* **Directions**
Taking the line with "sugebugil (yellow) [858,342]" as the first and the line with "pivetope (green) [303,166]" as the last, set down exactly every line in that range from the entries below, and no more.

* **Source data**
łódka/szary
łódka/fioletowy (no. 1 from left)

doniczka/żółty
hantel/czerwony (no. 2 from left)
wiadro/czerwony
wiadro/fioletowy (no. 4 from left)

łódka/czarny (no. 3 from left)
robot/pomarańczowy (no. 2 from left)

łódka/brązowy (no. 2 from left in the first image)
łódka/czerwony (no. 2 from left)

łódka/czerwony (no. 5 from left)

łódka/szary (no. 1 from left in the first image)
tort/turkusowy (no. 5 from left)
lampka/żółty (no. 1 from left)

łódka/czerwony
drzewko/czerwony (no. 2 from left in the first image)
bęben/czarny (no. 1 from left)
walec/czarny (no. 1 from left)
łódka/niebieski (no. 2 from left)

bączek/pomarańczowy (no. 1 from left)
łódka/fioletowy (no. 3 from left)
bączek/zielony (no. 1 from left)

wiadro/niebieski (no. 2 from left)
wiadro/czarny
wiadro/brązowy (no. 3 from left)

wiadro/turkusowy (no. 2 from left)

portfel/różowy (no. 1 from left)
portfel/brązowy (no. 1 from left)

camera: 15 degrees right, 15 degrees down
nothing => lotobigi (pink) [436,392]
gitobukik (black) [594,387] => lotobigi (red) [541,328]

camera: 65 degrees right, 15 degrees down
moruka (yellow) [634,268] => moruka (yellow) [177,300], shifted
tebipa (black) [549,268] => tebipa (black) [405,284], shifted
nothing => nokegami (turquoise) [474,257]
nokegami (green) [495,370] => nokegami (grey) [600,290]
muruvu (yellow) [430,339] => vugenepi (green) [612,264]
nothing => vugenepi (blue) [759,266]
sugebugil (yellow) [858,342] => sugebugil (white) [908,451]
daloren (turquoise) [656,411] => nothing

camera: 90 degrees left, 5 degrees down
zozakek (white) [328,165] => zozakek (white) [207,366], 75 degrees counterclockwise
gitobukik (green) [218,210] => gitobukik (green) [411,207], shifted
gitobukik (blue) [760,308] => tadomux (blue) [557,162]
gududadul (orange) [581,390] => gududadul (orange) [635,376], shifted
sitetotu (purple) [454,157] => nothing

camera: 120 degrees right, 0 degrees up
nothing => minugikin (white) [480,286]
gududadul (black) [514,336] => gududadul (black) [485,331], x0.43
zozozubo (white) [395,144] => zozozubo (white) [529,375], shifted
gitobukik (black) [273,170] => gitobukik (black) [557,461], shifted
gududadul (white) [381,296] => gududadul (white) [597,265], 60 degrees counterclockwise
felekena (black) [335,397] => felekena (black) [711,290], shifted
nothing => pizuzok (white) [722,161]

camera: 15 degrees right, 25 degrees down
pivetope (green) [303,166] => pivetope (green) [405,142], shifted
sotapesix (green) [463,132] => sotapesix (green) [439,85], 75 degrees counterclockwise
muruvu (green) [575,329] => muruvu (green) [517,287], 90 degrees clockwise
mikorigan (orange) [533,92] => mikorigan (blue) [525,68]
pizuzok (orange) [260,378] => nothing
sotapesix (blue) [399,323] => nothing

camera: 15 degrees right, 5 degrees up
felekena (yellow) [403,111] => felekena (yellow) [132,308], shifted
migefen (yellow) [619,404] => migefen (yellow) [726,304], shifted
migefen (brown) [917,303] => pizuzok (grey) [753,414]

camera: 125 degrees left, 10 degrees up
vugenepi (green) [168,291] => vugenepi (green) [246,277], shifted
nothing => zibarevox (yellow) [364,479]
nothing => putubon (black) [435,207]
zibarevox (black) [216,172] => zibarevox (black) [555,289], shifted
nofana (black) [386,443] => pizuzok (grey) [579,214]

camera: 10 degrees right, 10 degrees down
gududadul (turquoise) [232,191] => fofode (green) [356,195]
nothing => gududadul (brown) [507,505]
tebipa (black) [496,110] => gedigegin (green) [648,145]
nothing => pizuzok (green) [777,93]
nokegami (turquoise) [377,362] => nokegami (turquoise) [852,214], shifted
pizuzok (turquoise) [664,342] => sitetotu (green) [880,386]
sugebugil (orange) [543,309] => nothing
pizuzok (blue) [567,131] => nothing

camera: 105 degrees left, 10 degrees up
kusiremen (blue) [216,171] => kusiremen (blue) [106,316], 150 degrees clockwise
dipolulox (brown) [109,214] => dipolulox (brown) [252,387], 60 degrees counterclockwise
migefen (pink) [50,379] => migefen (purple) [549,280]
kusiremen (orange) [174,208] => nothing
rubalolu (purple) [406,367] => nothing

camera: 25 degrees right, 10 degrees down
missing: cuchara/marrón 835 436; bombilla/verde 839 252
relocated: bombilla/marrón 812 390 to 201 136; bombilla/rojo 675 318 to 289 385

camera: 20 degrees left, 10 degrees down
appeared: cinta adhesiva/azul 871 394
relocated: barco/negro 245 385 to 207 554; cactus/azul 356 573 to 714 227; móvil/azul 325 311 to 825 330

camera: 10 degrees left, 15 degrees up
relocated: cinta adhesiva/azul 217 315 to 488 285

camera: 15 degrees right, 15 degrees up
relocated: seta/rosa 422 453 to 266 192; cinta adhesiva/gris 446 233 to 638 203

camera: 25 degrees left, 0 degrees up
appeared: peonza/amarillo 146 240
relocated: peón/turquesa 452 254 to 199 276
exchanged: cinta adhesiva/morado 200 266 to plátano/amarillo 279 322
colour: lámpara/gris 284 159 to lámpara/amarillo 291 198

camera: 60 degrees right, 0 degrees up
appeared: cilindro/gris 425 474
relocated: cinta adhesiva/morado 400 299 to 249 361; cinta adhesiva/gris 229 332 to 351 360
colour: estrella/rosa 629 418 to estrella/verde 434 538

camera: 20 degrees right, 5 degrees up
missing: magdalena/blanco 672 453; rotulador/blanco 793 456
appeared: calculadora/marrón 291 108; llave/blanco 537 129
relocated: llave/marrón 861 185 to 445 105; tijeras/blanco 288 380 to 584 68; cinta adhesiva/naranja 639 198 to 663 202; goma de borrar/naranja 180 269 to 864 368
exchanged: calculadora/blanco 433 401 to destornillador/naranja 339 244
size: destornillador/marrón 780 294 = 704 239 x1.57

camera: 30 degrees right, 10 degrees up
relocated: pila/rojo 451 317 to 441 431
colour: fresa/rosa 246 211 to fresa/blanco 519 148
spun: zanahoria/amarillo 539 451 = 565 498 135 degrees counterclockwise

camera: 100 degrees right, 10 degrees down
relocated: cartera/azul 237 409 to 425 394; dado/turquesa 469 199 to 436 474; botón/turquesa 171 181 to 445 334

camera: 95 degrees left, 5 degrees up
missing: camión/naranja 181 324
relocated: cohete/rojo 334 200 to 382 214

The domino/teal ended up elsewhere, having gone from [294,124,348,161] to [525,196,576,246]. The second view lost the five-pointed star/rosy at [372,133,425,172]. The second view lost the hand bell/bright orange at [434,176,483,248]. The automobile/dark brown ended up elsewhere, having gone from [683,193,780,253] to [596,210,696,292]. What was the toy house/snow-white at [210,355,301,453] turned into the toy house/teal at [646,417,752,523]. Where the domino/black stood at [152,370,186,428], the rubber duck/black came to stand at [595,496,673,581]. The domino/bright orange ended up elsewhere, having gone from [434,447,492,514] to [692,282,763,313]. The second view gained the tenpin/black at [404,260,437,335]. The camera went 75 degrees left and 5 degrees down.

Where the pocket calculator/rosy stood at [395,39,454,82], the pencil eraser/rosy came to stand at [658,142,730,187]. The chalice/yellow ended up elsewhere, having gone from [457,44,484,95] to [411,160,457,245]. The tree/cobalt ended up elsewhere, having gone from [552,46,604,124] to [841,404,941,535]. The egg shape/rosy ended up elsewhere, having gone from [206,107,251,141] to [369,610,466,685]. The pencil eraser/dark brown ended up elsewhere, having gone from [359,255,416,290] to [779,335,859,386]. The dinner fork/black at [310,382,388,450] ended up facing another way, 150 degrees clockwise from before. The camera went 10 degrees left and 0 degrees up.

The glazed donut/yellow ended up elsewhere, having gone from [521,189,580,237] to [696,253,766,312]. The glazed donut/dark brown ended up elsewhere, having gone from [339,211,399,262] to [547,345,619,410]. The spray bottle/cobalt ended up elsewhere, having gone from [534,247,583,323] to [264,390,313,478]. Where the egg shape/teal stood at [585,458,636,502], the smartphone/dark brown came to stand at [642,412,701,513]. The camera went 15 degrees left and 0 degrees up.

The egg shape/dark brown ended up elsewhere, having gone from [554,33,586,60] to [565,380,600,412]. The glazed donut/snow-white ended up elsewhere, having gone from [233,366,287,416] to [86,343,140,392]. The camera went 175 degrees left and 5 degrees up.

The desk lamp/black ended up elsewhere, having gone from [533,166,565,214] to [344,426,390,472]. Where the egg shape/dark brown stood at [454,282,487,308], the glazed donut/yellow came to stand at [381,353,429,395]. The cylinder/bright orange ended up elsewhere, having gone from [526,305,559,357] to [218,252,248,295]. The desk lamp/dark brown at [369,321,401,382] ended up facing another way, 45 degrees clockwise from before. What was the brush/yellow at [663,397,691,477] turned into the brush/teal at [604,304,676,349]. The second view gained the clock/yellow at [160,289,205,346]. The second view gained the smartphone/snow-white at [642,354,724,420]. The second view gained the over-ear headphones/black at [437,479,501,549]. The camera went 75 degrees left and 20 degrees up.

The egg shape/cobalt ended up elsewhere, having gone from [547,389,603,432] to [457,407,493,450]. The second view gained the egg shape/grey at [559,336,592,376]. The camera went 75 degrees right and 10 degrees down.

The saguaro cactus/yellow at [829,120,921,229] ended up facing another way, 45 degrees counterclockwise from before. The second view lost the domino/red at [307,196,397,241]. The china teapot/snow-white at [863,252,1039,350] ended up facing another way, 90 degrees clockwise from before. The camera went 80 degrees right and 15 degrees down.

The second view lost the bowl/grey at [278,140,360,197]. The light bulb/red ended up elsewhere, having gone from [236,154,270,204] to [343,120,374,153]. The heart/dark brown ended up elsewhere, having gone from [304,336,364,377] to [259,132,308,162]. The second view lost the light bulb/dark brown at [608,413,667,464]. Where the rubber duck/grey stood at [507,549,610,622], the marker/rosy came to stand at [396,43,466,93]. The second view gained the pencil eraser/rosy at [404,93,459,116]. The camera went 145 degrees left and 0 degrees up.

* **Result of the task**
sugebugil (yellow) [858,342] => sugebugil (white) [908,451]
daloren (turquoise) [656,411] => nothing

camera: 90 degrees left, 5 degrees down
zozakek (white) [328,165] => zozakek (white) [207,366], 75 degrees counterclockwise
gitobukik (green) [218,210] => gitobukik (green) [411,207], shifted
gitobukik (blue) [760,308] => tadomux (blue) [557,162]
gududadul (orange) [581,390] => gududadul (orange) [635,376], shifted
sitetotu (purple) [454,157] => nothing

camera: 120 degrees right, 0 degrees up
nothing => minugikin (white) [480,286]
gududadul (black) [514,336] => gududadul (black) [485,331], x0.43
zozozubo (white) [395,144] => zozozubo (white) [529,375], shifted
gitobukik (black) [273,170] => gitobukik (black) [557,461], shifted
gududadul (white) [381,296] => gududadul (white) [597,265], 60 degrees counterclockwise
felekena (black) [335,397] => felekena (black) [711,290], shifted
nothing => pizuzok (white) [722,161]

camera: 15 degrees right, 25 degrees down
pivetope (green) [303,166] => pivetope (green) [405,142], shifted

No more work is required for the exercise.